#### Work required
Copy out every entry that follows, without a single picture.
[[ Provided data open ]]
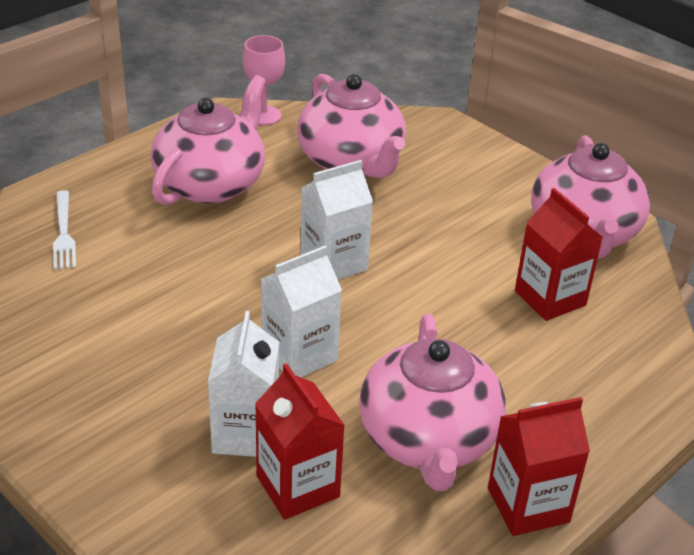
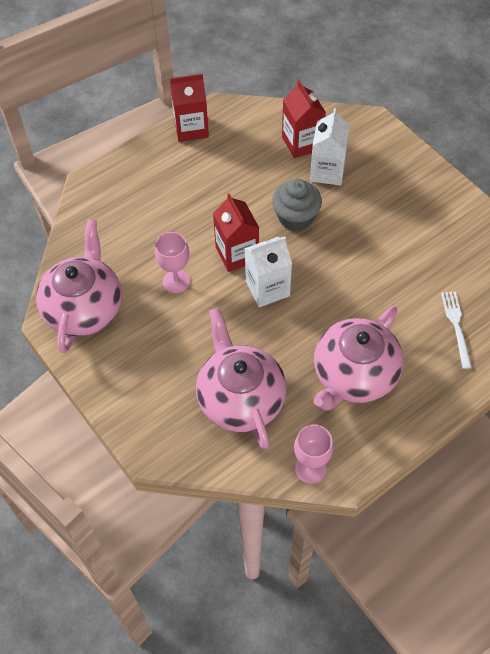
camera: 170 degrees left, 20 degrees up
(299, 355) = (296, 217): white carton -> grey cupcake
(428, 440) = (232, 163): pink teapot -> none
(469, 266) = (176, 281): none -> pink goblet
(550, 298) = (131, 251): red carton -> red carton (237, 254)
[[ Provided data closed ]]
#### Exercise response
camera: 170 degrees left, 20 degrees up
(299, 355) = (296, 217): white carton -> grey cupcake
(428, 440) = (232, 163): pink teapot -> none
(469, 266) = (176, 281): none -> pink goblet
(550, 298) = (131, 251): red carton -> red carton (237, 254)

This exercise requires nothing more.